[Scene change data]
********

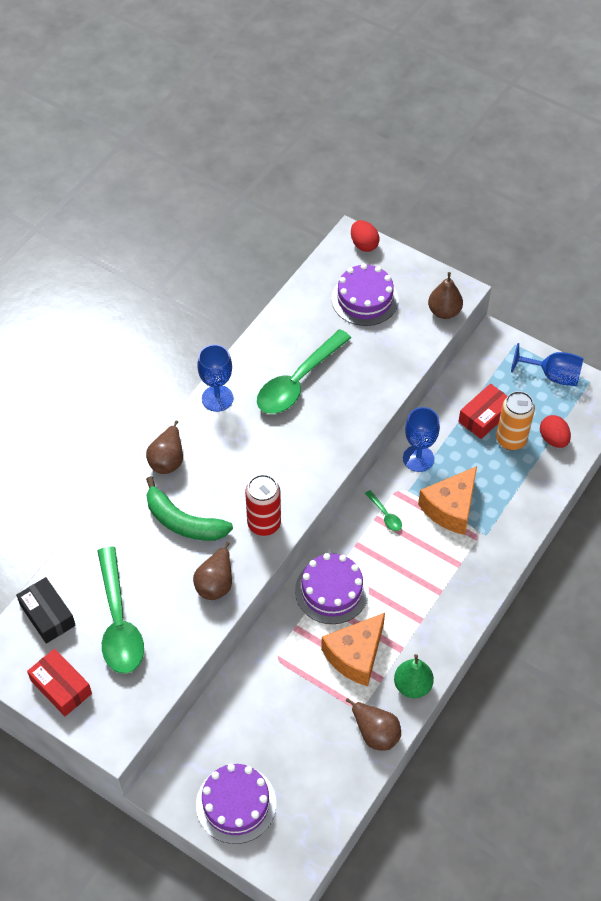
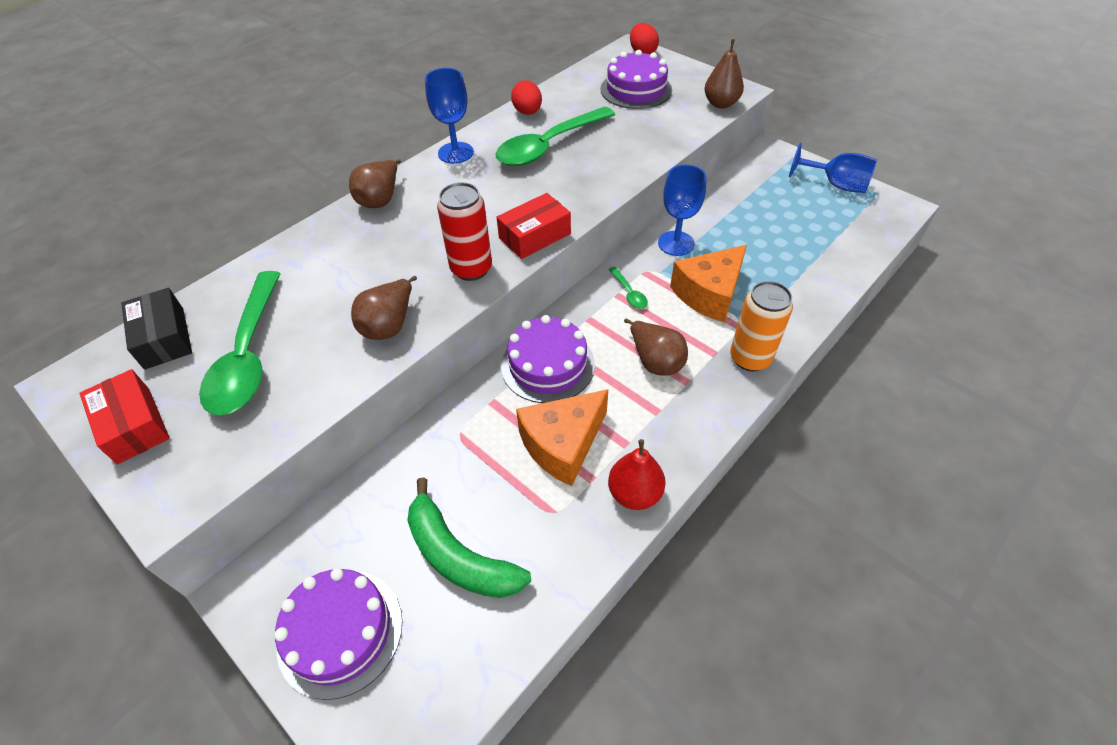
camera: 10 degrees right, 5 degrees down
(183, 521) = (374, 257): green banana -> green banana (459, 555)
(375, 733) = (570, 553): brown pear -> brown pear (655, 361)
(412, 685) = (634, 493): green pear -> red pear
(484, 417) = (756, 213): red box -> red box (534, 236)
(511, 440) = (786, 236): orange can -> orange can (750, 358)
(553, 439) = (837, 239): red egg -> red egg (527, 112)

********

Starting from the line that contains "(484, 417) = (756, 213): red", give again every line to the last line of the data, exactly. Include nothing else.

§ Exercise response
(484, 417) = (756, 213): red box -> red box (534, 236)
(511, 440) = (786, 236): orange can -> orange can (750, 358)
(553, 439) = (837, 239): red egg -> red egg (527, 112)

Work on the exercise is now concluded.